BEGIN Provided data
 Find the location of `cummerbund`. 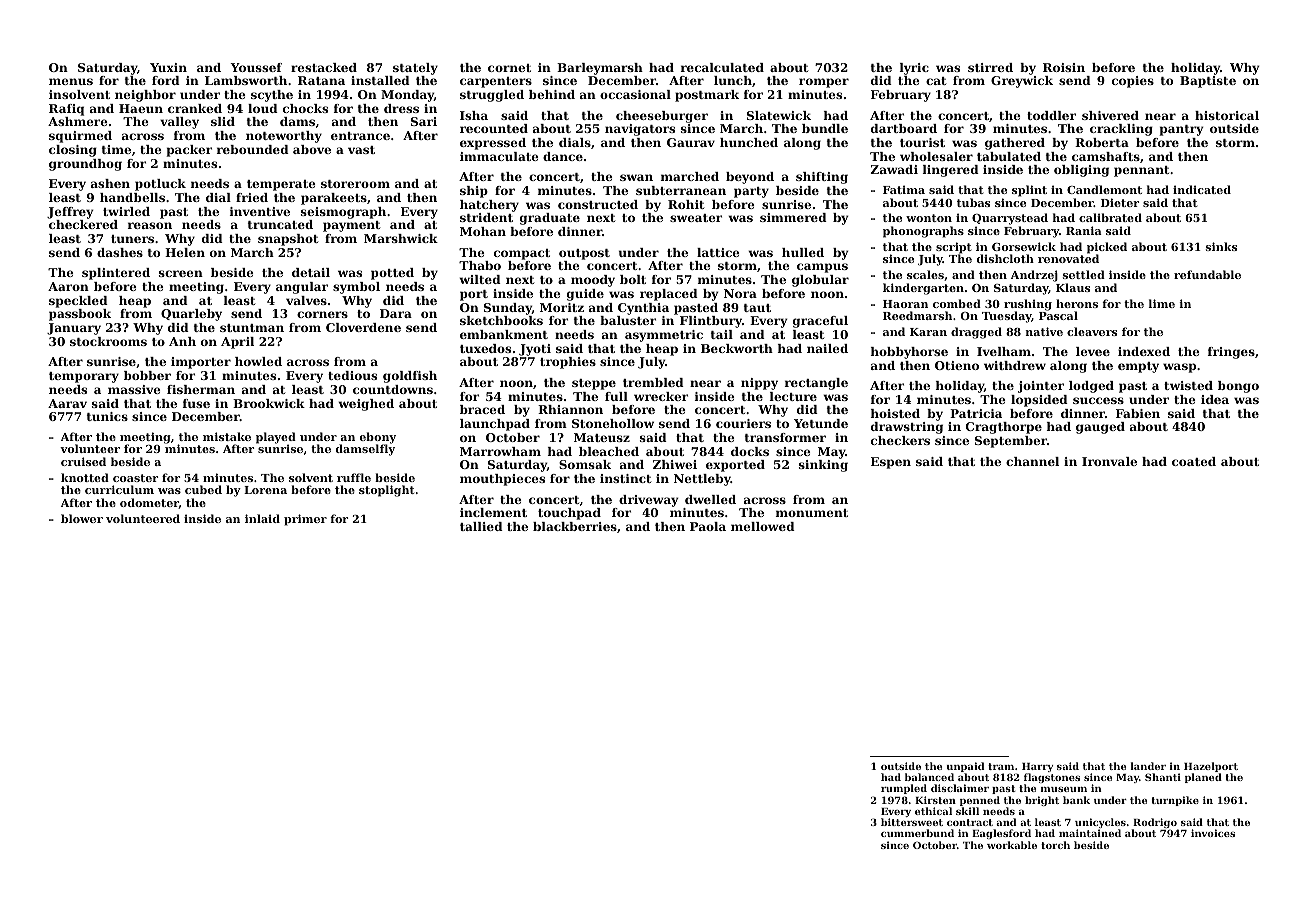

cummerbund is located at coordinates (917, 833).
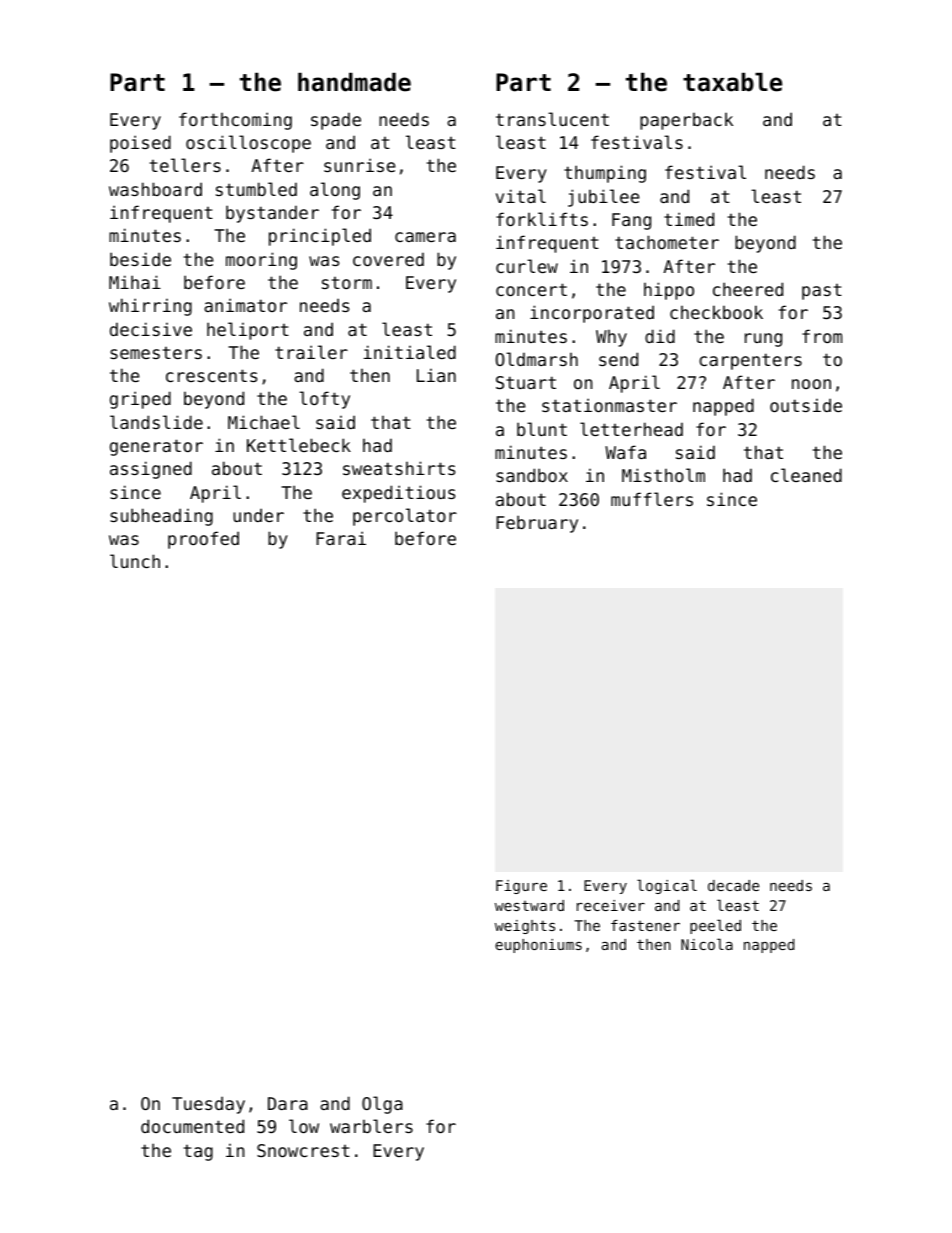 This screenshot has height=1233, width=952. Describe the element at coordinates (652, 499) in the screenshot. I see `mufflers` at that location.
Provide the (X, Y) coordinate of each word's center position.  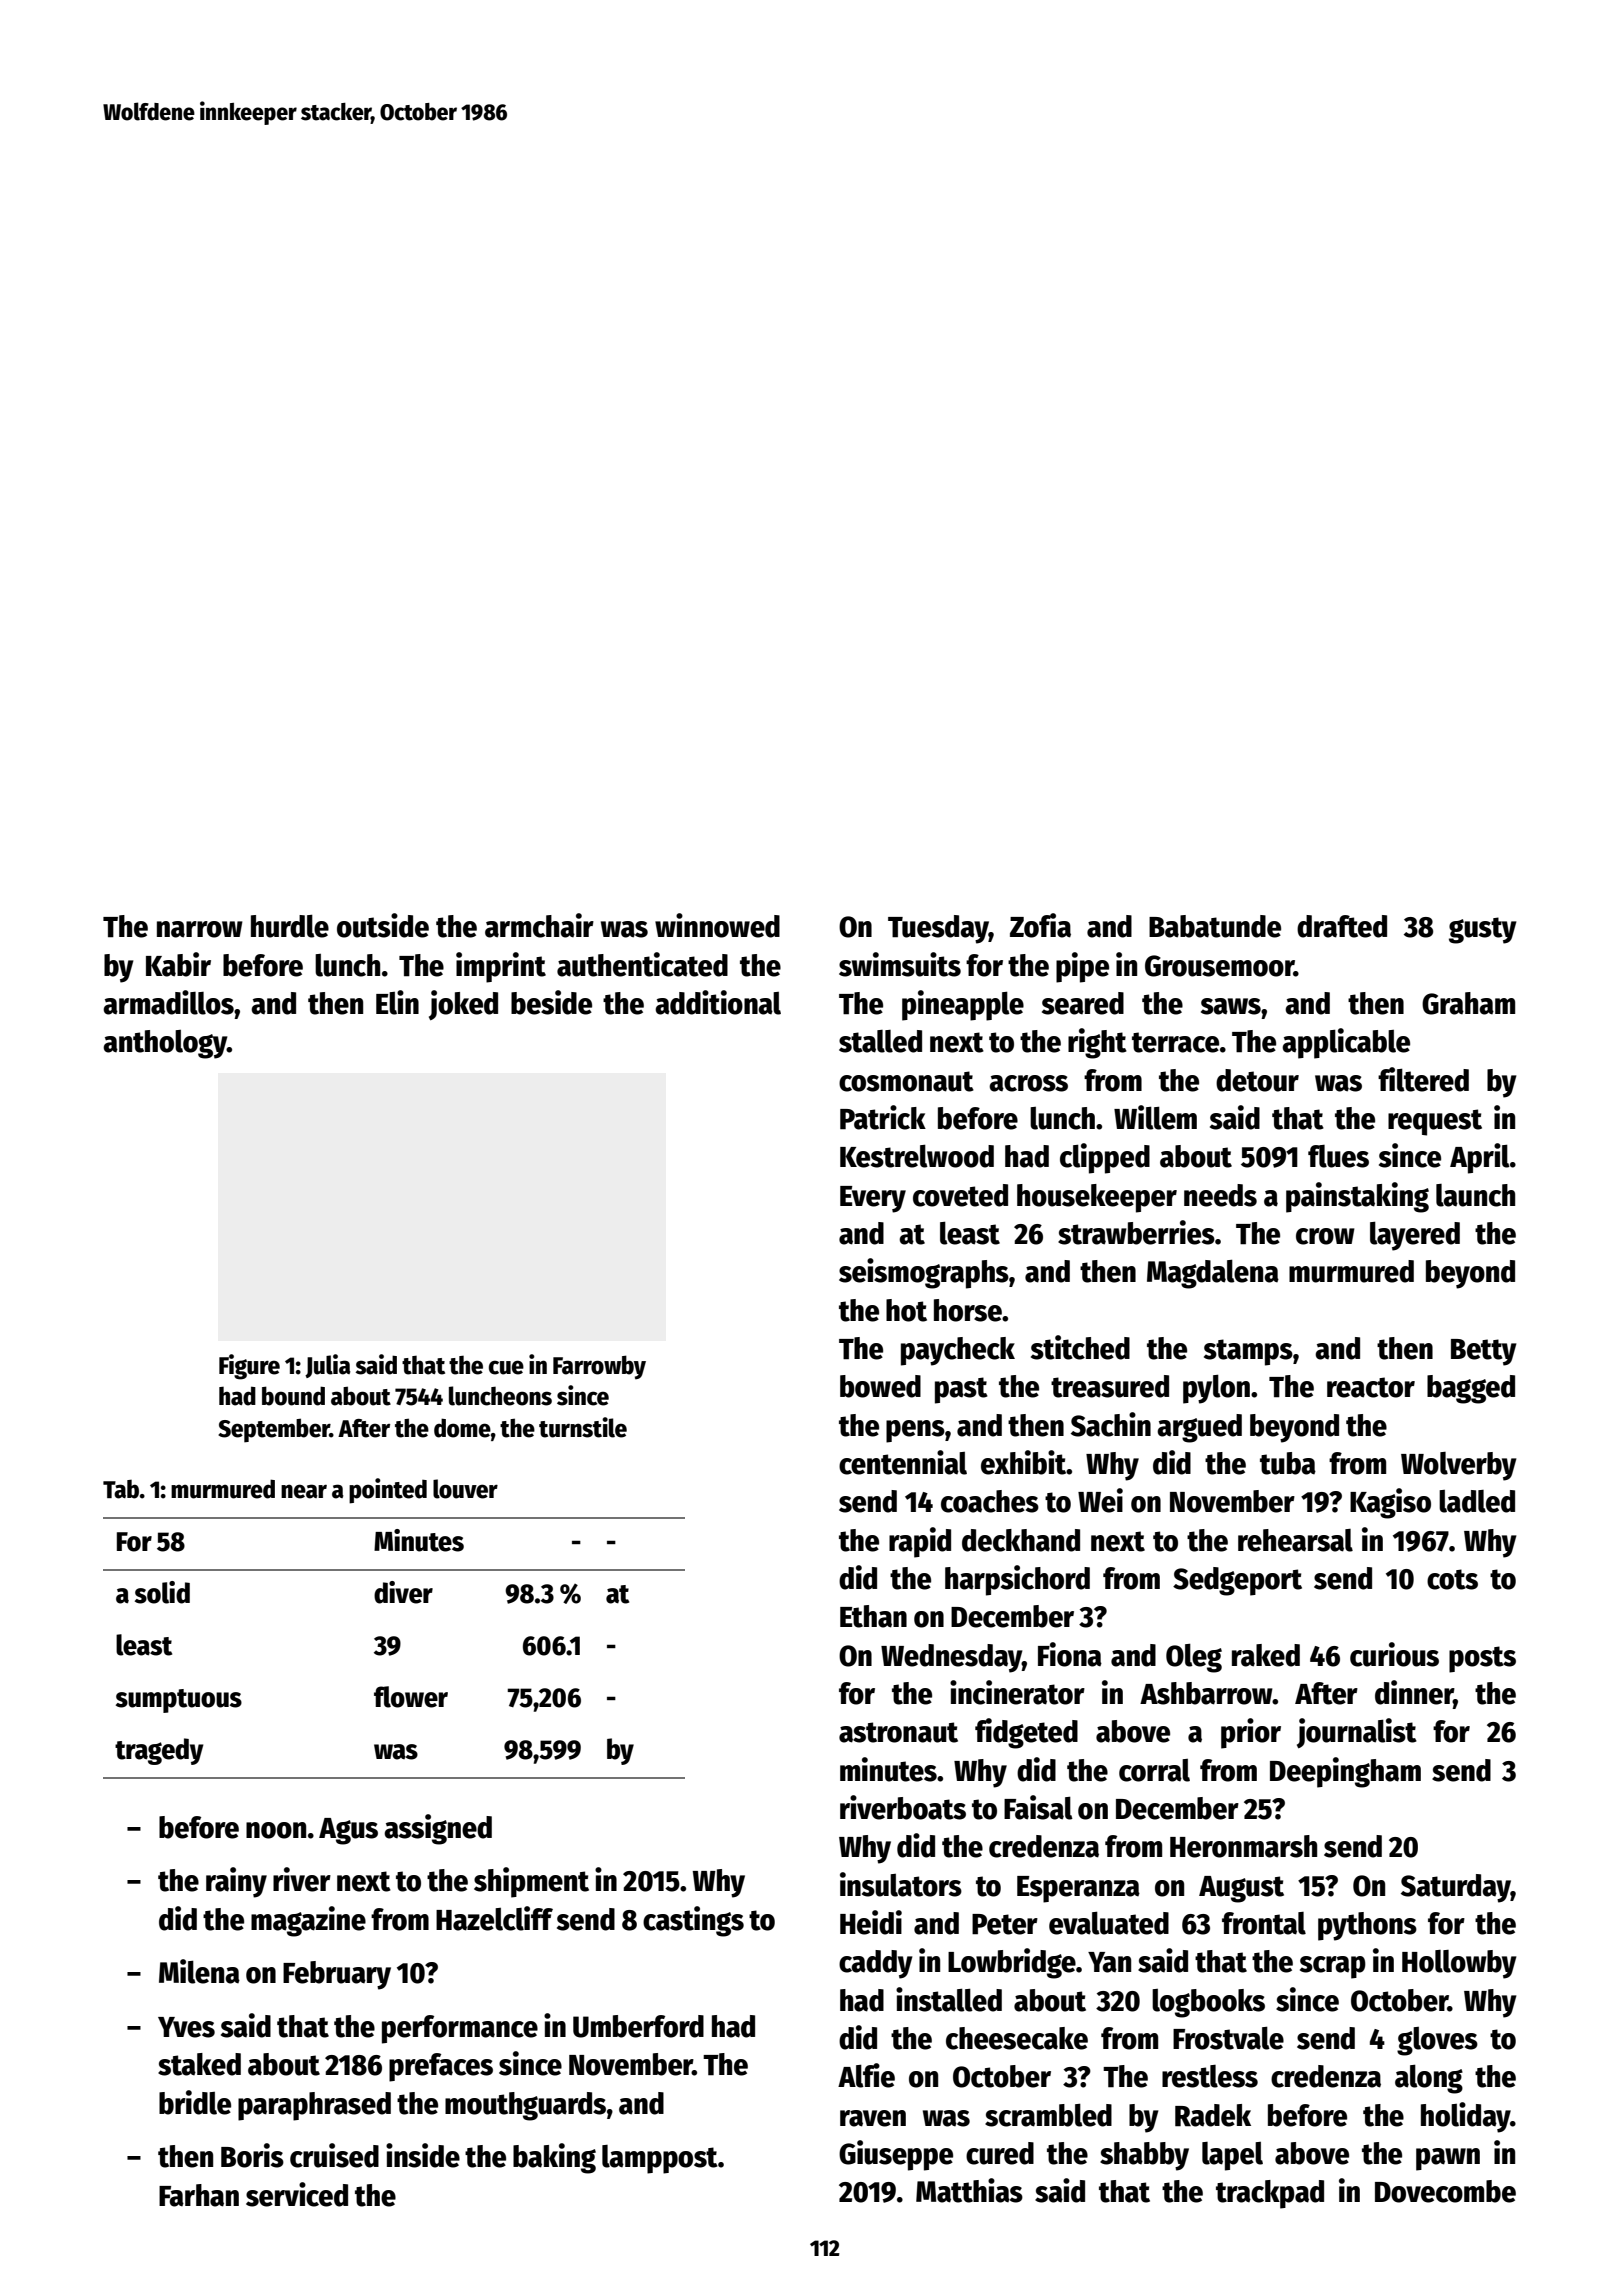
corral (1154, 1770)
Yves (186, 2027)
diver (403, 1592)
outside (383, 925)
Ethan (873, 1616)
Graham (1468, 1003)
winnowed (717, 925)
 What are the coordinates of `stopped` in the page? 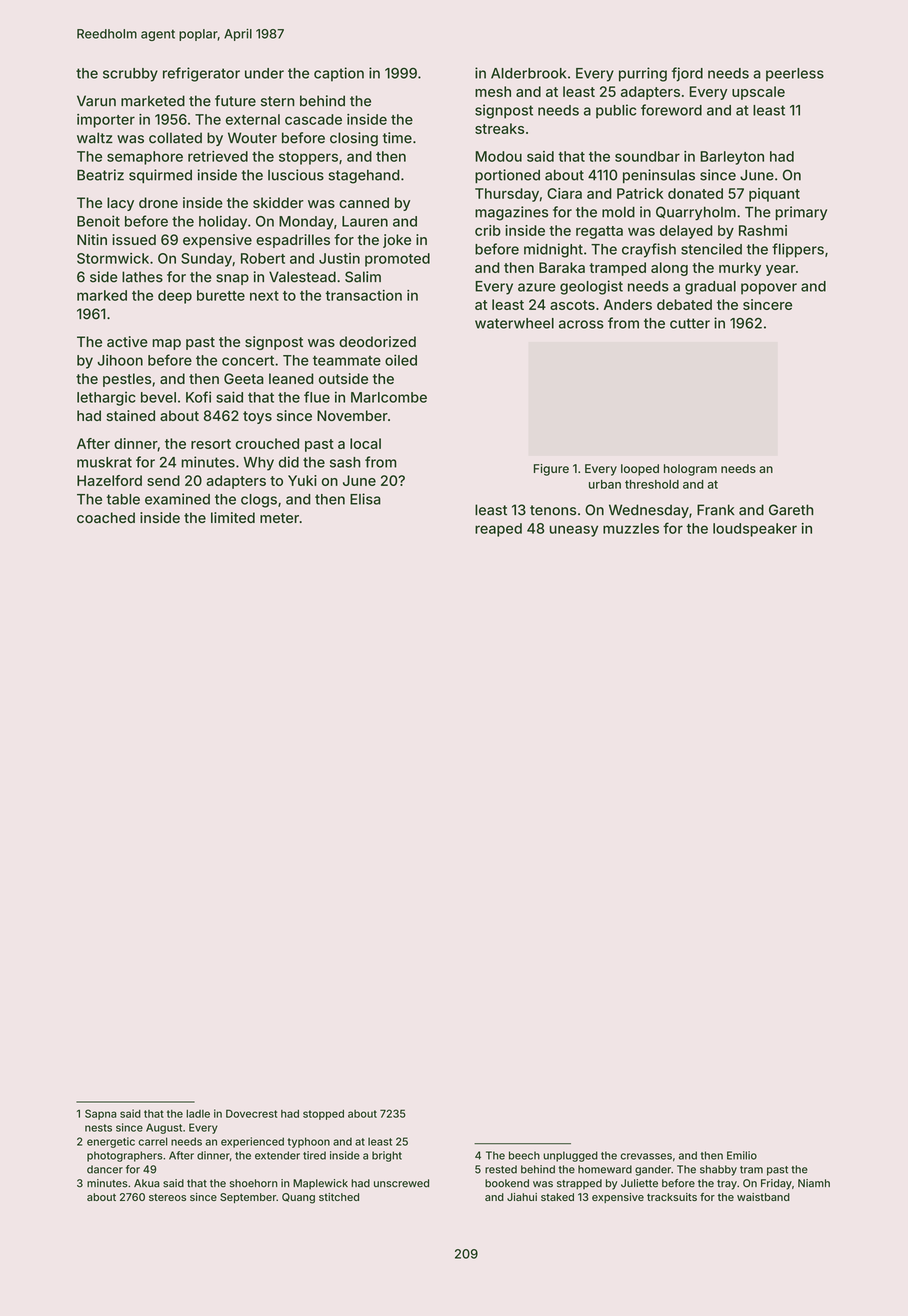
END Provided data
*What this task involves*.
Retype all of the items above word for word, leaving out the pictures.

*Solution for this problem*.
 Find the location of `cummerbund`. 

cummerbund is located at coordinates (917, 833).
 This screenshot has height=1233, width=952. Describe the element at coordinates (652, 499) in the screenshot. I see `mufflers` at that location.
Provide the (X, Y) coordinate of each word's center position.  
corral (1154, 1770)
Yves (186, 2027)
diver (403, 1592)
outside (383, 925)
Ethan (873, 1616)
Graham (1468, 1003)
winnowed (717, 925)
 What are the coordinates of `stopped` in the page? 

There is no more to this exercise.